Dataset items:
****************************************

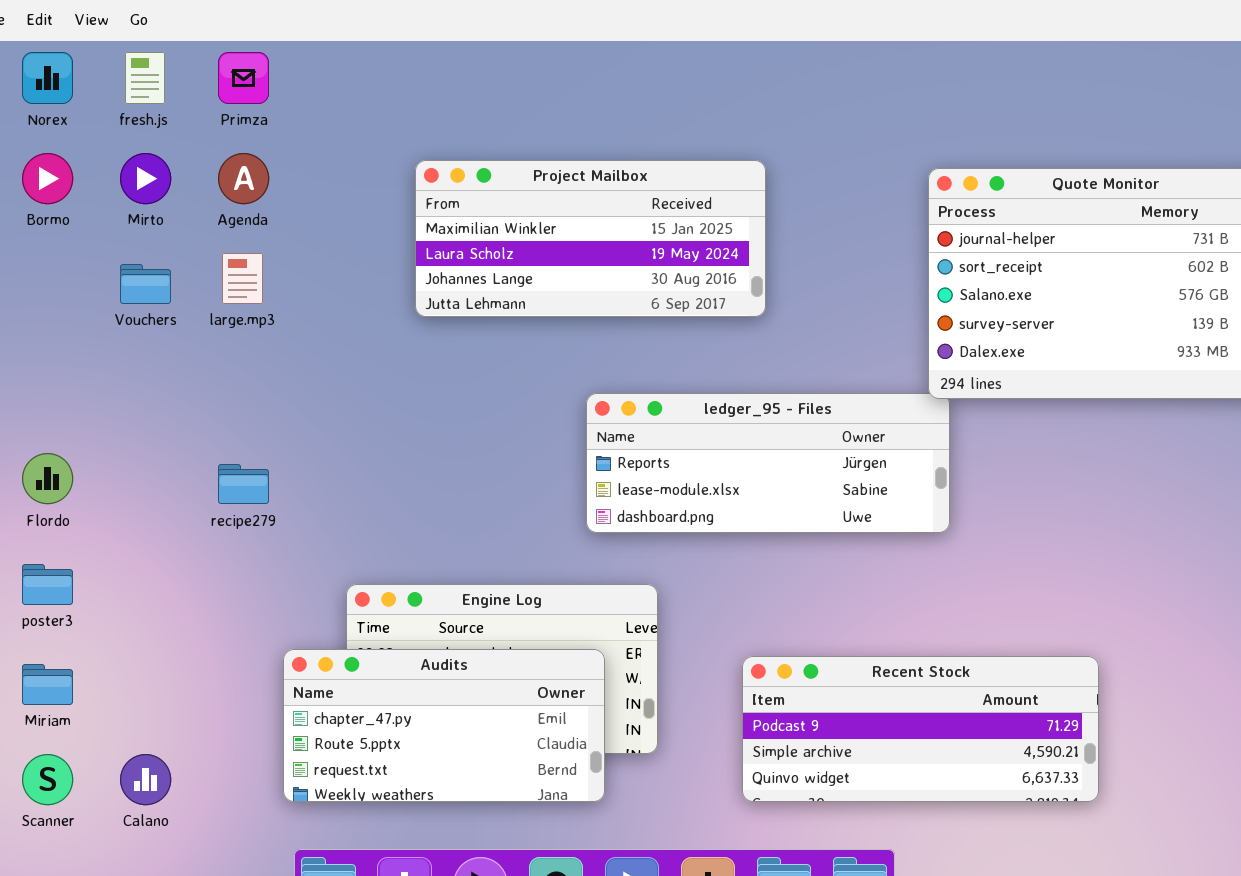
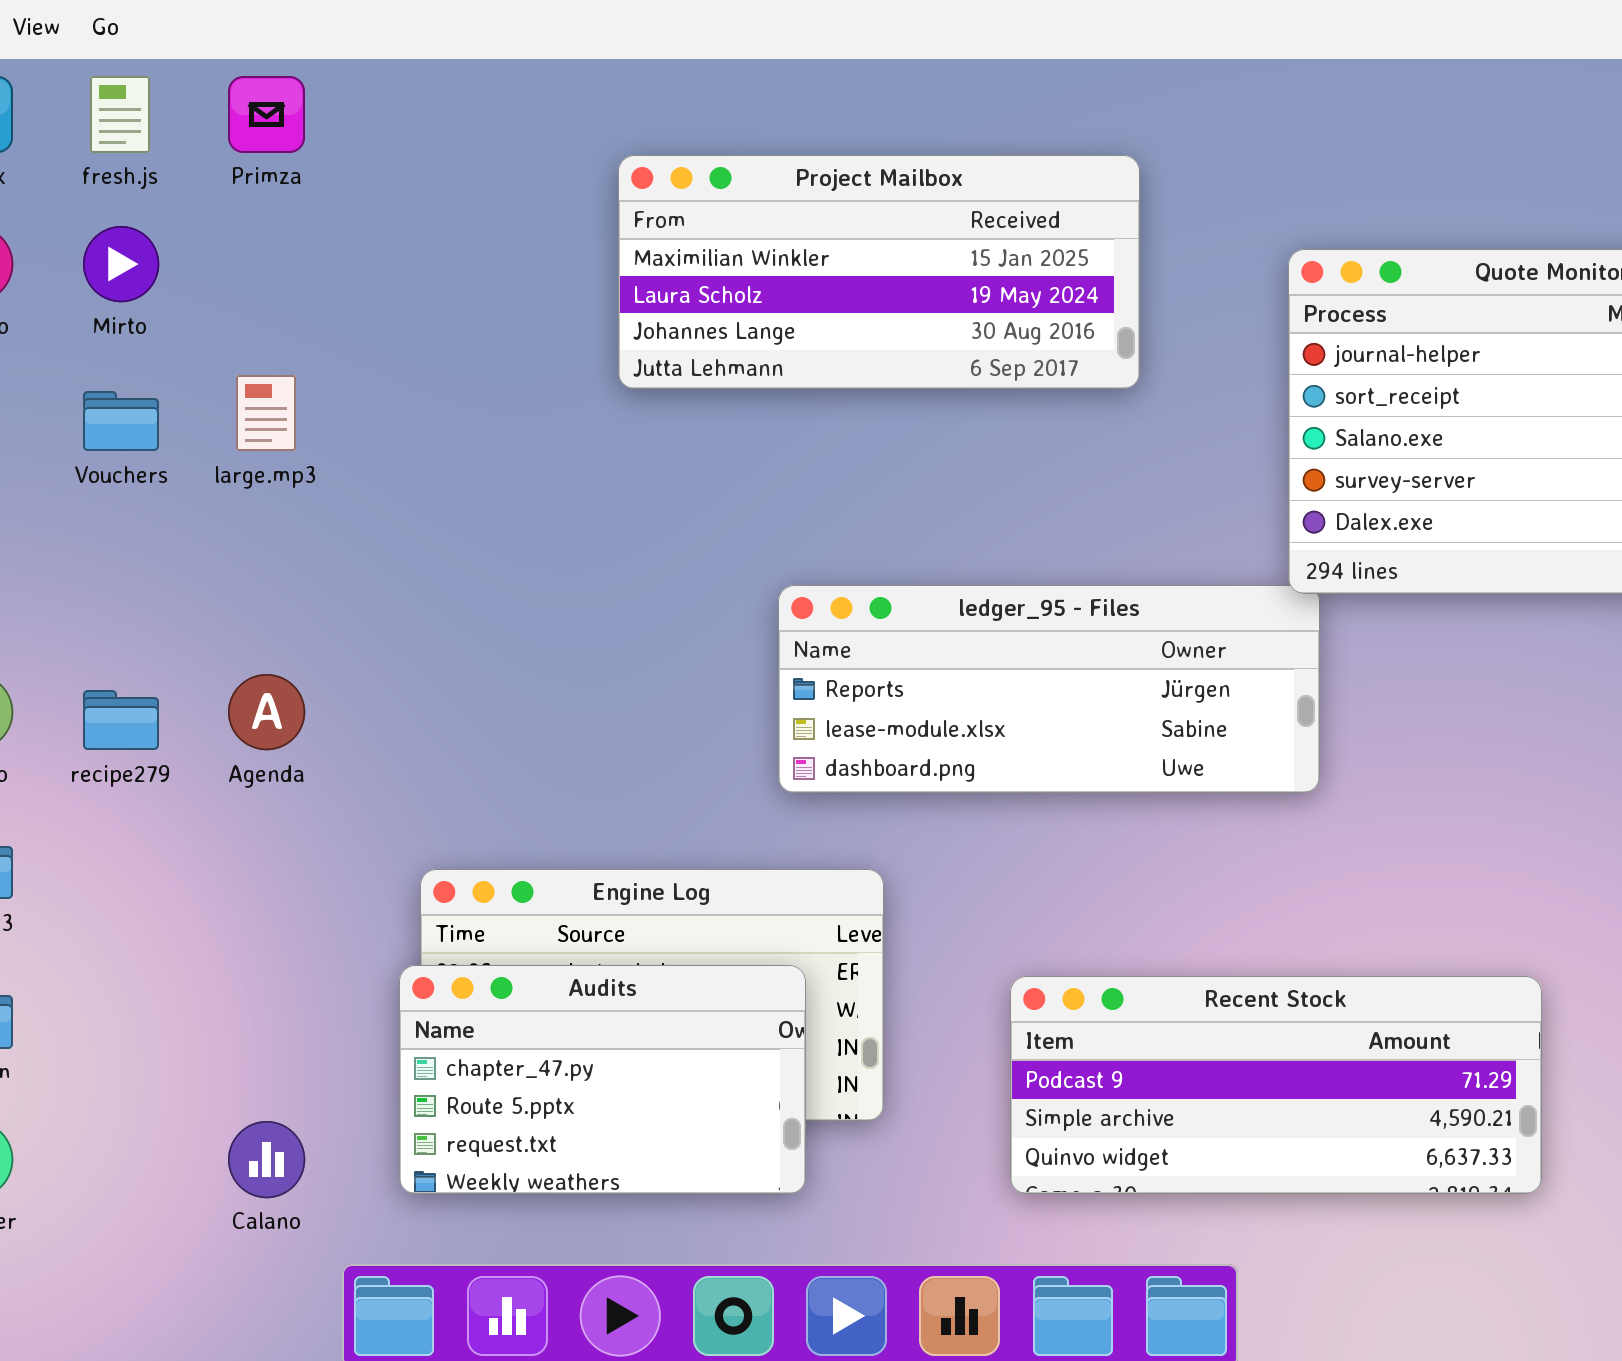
Agenda: [218,153,269,204] -> [228,674,305,750], moved
Project Mailbox: [415,160,766,317] -> [618,155,1140,389], moved
recipe279: [218,464,269,504] -> [83,690,159,750], moved
Audits: [283,649,605,802] -> [399,965,806,1194], resized
Calano: [120,754,171,805] -> [228,1121,305,1198], moved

****************************************

## Problem
The task here is to output the line with "recipe279: [218,464,269,504] ->" and all lines after it to the end of the records above, exactly and only those.

## Answer for this exercise
recipe279: [218,464,269,504] -> [83,690,159,750], moved
Audits: [283,649,605,802] -> [399,965,806,1194], resized
Calano: [120,754,171,805] -> [228,1121,305,1198], moved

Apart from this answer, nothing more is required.